Dataset records

################

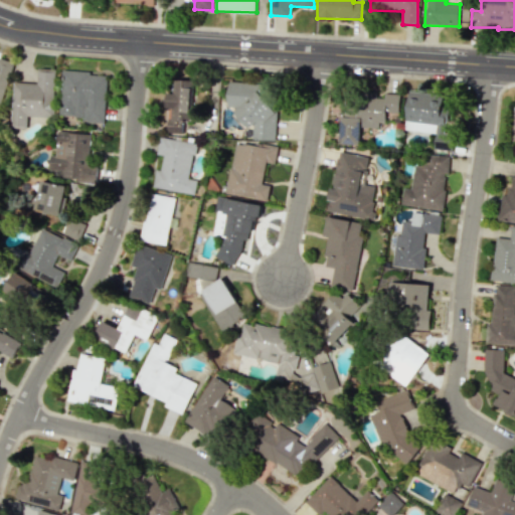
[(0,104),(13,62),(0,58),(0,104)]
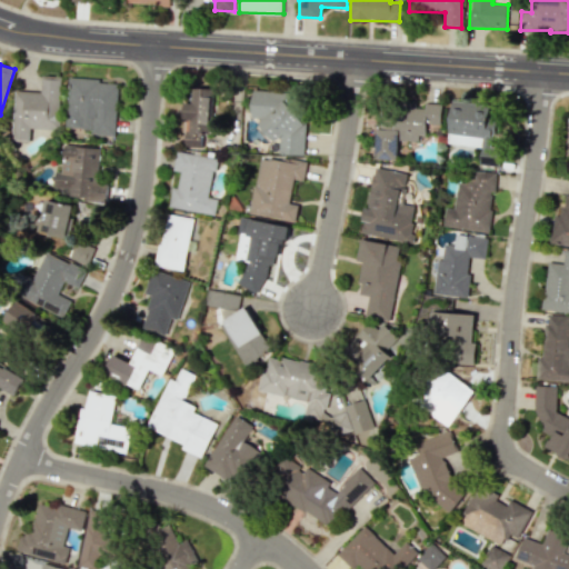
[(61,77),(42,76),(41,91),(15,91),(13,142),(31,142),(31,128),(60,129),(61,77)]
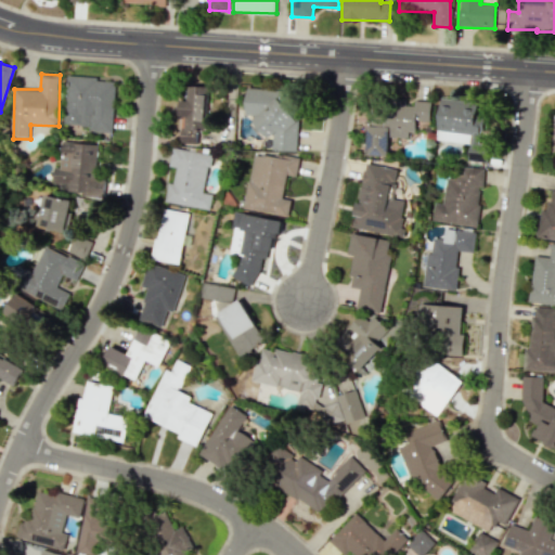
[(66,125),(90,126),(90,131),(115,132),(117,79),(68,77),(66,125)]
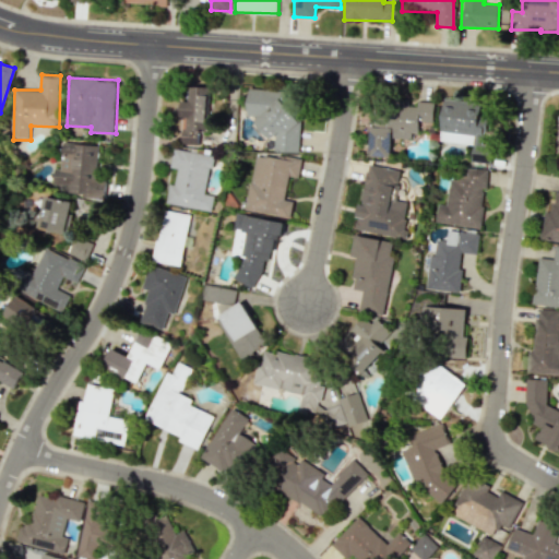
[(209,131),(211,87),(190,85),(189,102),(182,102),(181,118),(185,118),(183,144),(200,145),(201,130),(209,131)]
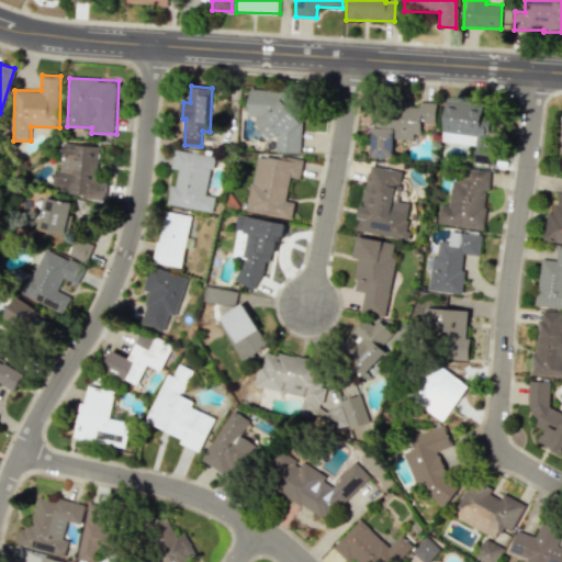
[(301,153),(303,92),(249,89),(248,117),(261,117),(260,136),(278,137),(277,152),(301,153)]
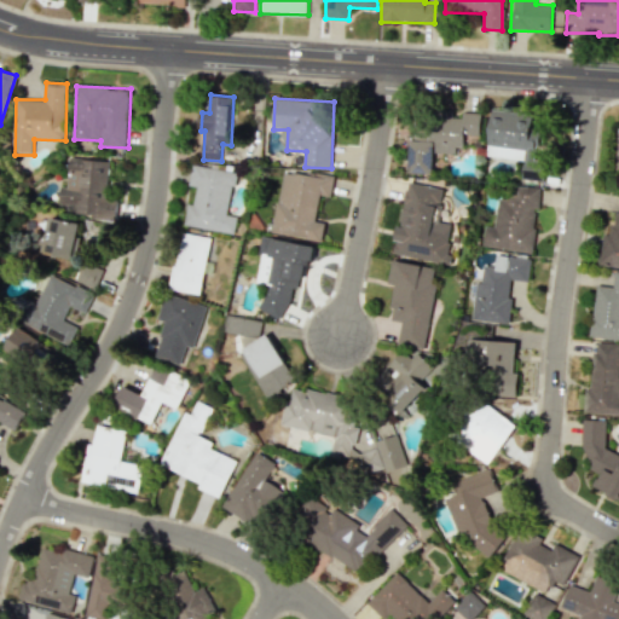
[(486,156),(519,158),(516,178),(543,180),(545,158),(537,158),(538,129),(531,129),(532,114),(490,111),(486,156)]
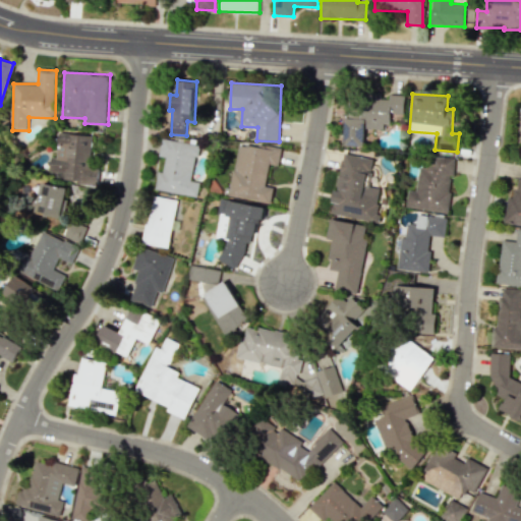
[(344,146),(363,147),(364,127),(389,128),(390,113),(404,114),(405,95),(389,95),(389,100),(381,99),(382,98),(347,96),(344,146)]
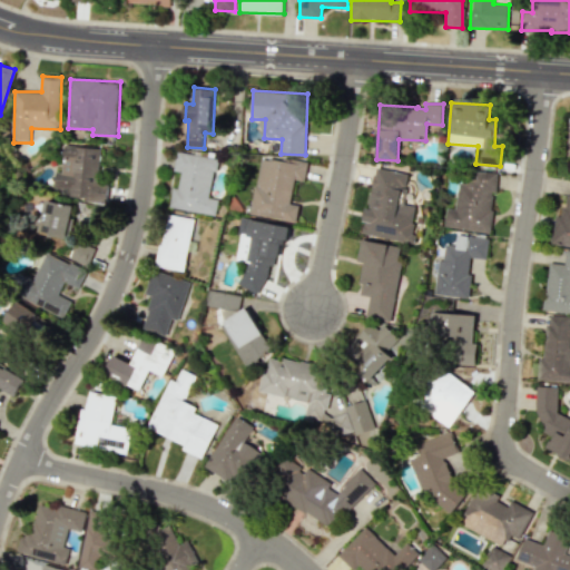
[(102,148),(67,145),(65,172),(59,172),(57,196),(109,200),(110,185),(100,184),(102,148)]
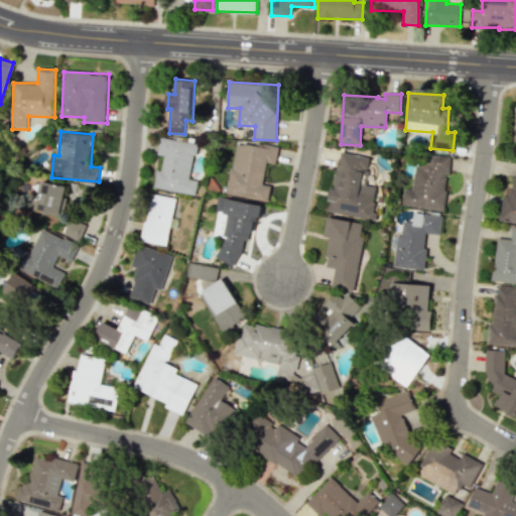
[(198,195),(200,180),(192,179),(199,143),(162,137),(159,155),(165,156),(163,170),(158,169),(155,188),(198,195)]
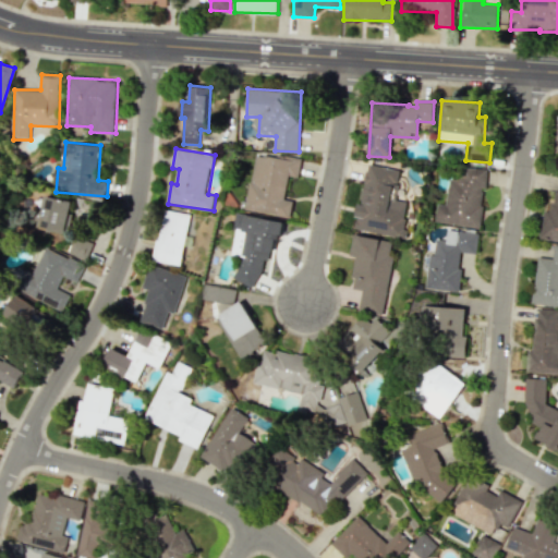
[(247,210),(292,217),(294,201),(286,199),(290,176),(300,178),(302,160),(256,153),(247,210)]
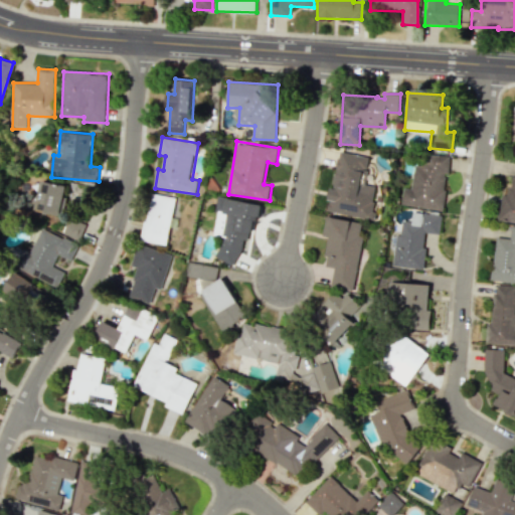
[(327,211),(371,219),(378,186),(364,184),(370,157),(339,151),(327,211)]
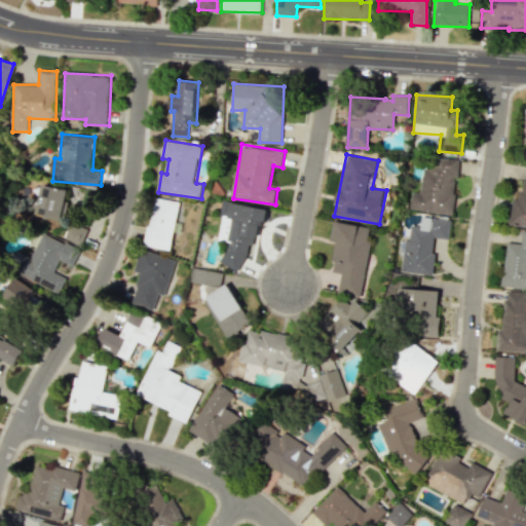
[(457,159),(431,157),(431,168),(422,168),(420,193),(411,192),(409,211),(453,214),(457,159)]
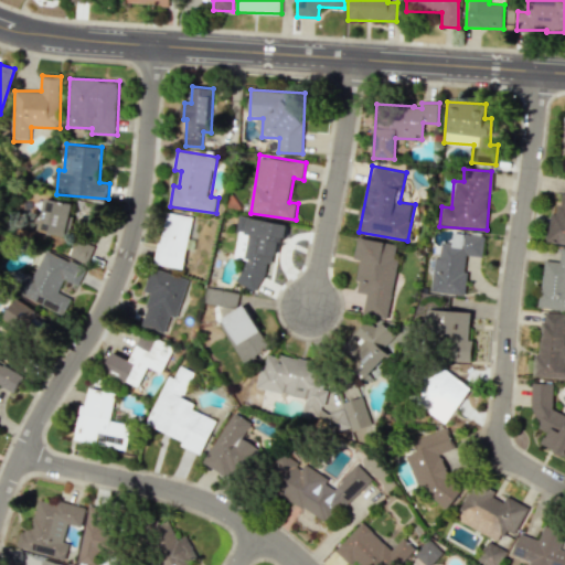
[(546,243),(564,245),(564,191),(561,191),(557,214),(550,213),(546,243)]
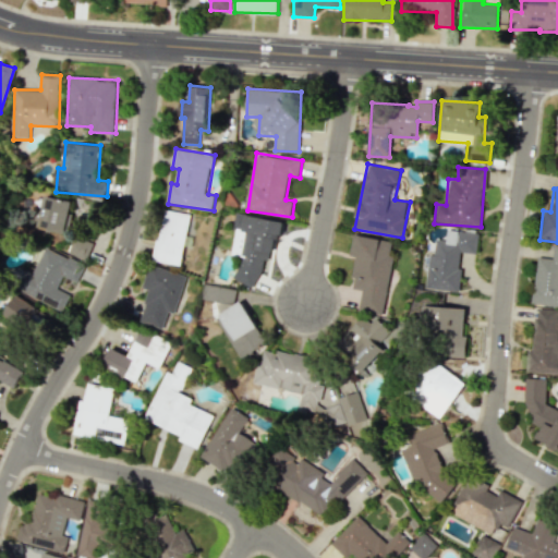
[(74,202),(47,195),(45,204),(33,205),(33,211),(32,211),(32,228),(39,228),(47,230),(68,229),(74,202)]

################

#### PROBLEM DETAILS:
Transcribe every entry exactly, leaving out the pictures.

#### EXERCISE OUTPUT:
[(0,104),(13,62),(0,58),(0,104)]
[(61,77),(42,76),(41,91),(15,91),(13,142),(31,142),(31,128),(60,129),(61,77)]
[(66,125),(90,126),(90,131),(115,132),(117,79),(68,77),(66,125)]
[(209,131),(211,87),(190,85),(189,102),(182,102),(181,118),(185,118),(183,144),(200,145),(201,130),(209,131)]
[(301,153),(303,92),(249,89),(248,117),(261,117),(260,136),(278,137),(277,152),(301,153)]
[(486,156),(519,158),(516,178),(543,180),(545,158),(537,158),(538,129),(531,129),(532,114),(490,111),(486,156)]
[(344,146),(363,147),(364,127),(389,128),(390,113),(404,114),(405,95),(389,95),(389,100),(381,99),(382,98),(347,96),(344,146)]
[(102,148),(67,145),(65,172),(59,172),(57,196),(109,200),(110,185),(100,184),(102,148)]
[(198,195),(200,180),(192,179),(199,143),(162,137),(159,155),(165,156),(163,170),(158,169),(155,188),(198,195)]
[(247,210),(292,217),(294,201),(286,199),(290,176),(300,178),(302,160),(256,153),(247,210)]
[(327,211),(371,219),(378,186),(364,184),(370,157),(339,151),(327,211)]
[(457,159),(431,157),(431,168),(422,168),(420,193),(411,192),(409,211),(453,214),(457,159)]
[(546,243),(564,245),(564,191),(561,191),(557,214),(550,213),(546,243)]
[(74,202),(47,195),(45,204),(33,205),(33,211),(32,211),(32,228),(39,228),(47,230),(68,229),(74,202)]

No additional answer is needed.